### [WHAT IS BEING ASKED]
Within the material below, find each line bearing the word "left" and present it.

### [RAW DATA]
########################################

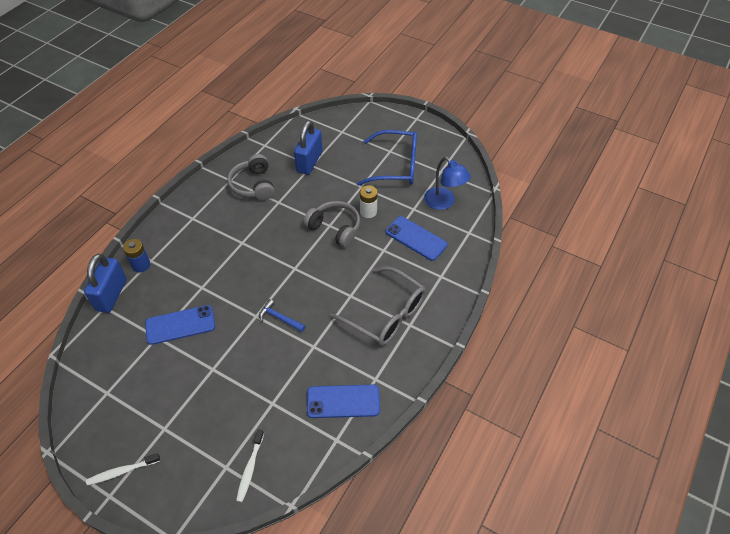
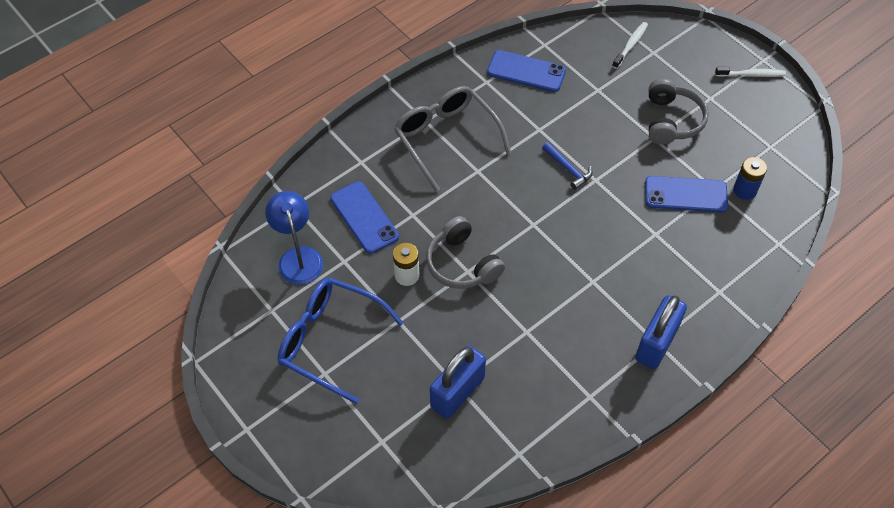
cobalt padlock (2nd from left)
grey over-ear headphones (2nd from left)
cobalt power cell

########################################

### [OUTPUT OF THE TASK]
cobalt padlock (2nd from left)
grey over-ear headphones (2nd from left)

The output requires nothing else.